> _RECORD EXTRACTS_:
────────

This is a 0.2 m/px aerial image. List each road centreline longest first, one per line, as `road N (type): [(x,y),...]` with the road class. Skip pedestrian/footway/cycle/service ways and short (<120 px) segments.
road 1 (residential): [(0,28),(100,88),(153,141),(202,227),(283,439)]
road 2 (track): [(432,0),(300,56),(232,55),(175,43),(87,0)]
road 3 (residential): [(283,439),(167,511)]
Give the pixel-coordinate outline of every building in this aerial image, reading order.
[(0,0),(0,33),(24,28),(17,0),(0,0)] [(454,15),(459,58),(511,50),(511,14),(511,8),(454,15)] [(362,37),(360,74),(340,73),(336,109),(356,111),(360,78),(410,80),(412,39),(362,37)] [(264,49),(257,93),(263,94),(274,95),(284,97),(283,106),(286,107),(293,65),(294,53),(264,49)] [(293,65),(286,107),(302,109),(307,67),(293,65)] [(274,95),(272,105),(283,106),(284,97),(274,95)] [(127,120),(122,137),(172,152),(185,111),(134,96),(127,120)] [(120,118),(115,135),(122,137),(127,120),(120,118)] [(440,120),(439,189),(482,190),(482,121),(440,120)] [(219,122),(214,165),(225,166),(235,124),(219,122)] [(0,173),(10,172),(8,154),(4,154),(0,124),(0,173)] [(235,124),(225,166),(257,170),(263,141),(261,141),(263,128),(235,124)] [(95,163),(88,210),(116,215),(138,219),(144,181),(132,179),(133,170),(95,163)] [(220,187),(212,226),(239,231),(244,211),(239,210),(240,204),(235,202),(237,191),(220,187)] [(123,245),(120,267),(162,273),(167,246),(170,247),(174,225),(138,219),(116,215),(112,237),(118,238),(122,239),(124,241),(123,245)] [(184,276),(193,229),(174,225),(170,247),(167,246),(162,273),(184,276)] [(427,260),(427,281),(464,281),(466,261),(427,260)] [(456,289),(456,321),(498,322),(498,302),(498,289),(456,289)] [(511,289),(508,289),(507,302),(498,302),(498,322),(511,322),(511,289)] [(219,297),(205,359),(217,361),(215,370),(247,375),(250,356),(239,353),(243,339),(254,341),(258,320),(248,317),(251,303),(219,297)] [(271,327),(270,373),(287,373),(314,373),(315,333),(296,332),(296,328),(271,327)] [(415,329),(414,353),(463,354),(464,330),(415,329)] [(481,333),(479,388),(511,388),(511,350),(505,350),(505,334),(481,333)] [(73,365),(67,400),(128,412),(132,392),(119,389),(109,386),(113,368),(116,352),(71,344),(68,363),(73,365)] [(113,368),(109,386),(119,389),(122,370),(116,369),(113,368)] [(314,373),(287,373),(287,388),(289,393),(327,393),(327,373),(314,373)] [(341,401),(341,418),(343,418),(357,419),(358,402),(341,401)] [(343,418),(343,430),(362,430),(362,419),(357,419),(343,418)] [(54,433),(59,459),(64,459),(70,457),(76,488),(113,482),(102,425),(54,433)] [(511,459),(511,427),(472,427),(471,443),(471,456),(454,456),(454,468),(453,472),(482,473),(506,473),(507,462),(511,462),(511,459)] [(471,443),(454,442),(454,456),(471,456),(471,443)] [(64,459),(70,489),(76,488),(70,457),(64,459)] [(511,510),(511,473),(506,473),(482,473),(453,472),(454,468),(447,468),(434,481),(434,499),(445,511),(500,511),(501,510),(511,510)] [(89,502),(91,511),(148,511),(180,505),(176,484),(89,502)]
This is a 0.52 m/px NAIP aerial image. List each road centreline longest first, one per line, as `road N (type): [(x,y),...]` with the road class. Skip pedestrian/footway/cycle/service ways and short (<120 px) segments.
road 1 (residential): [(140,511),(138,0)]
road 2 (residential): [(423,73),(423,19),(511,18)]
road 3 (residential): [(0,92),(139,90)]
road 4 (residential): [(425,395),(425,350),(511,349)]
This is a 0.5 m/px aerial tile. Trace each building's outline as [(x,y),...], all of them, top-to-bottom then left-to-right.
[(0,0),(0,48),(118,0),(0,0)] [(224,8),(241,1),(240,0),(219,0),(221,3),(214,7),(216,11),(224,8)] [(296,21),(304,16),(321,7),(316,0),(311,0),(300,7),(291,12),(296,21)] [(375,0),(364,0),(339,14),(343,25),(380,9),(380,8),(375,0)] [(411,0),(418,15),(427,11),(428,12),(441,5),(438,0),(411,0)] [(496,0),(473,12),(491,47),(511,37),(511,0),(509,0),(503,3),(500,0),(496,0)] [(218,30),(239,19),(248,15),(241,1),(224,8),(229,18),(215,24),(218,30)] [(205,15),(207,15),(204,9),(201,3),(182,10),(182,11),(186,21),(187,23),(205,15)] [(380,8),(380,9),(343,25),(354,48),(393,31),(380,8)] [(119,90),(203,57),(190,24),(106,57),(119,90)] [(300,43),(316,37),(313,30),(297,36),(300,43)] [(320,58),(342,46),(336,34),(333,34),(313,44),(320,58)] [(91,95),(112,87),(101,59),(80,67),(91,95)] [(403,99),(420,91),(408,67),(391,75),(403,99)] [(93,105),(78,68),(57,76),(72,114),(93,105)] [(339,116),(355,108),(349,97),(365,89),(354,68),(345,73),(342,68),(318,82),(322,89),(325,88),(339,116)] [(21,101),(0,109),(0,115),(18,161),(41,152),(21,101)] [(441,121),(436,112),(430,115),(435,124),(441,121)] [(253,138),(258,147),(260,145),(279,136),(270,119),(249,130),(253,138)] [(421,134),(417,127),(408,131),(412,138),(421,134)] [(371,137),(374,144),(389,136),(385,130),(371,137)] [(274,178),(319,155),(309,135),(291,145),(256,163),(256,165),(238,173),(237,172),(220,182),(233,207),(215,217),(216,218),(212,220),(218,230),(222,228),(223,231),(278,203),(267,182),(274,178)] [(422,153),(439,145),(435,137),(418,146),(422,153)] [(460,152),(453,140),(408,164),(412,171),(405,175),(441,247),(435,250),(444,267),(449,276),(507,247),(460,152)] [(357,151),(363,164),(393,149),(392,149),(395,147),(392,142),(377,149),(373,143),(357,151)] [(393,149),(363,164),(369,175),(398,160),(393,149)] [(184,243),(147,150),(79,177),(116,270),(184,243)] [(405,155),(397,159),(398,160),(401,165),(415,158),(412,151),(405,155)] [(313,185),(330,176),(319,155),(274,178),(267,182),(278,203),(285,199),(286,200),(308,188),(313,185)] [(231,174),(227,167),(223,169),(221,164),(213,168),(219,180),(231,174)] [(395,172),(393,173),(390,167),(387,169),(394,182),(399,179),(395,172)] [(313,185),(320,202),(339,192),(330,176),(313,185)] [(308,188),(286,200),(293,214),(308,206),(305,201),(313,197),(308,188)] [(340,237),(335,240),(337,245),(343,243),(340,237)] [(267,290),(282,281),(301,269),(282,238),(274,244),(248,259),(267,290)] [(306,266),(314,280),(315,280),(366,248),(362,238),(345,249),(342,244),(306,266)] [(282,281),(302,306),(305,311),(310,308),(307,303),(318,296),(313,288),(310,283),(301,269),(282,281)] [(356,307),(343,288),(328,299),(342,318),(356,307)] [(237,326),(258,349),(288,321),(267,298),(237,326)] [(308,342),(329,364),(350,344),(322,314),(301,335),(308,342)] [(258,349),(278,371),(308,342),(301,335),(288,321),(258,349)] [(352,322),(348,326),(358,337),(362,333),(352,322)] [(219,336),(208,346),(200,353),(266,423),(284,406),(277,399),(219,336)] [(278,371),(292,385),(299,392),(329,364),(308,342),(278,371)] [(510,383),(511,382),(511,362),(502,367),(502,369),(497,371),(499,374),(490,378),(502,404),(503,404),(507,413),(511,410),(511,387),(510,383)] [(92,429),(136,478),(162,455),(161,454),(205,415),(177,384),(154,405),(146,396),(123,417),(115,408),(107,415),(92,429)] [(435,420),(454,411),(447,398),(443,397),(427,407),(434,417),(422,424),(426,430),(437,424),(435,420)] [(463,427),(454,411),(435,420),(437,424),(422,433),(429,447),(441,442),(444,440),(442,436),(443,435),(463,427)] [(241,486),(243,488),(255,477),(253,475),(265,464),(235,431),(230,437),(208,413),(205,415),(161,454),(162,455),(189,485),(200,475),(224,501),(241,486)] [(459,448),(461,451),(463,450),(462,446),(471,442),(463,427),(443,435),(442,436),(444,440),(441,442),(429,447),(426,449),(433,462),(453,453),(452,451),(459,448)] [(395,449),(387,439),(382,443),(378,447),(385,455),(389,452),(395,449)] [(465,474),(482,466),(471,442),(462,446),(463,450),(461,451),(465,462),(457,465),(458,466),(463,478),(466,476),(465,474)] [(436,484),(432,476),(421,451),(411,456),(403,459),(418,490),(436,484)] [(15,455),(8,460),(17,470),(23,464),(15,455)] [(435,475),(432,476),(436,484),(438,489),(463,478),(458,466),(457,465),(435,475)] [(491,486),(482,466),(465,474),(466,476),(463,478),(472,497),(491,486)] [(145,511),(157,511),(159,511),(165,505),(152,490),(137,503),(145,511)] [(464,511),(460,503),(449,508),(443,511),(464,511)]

────────

Reproduce verbatim the stretch of the records from their start through the line containing "Give the pixel-coordinate", both ends included.

> _COMPLETE RESPONSE_:
This is a 0.2 m/px aerial image. List each road centreline longest first, one per line, as `road N (type): [(x,y),...]` with the road class. Skip pedestrian/footway/cycle/service ways and short (<120 px) segments.
road 1 (residential): [(0,28),(100,88),(153,141),(202,227),(283,439)]
road 2 (track): [(432,0),(300,56),(232,55),(175,43),(87,0)]
road 3 (residential): [(283,439),(167,511)]
Give the pixel-coordinate outline of every building in this aerial image, reading order.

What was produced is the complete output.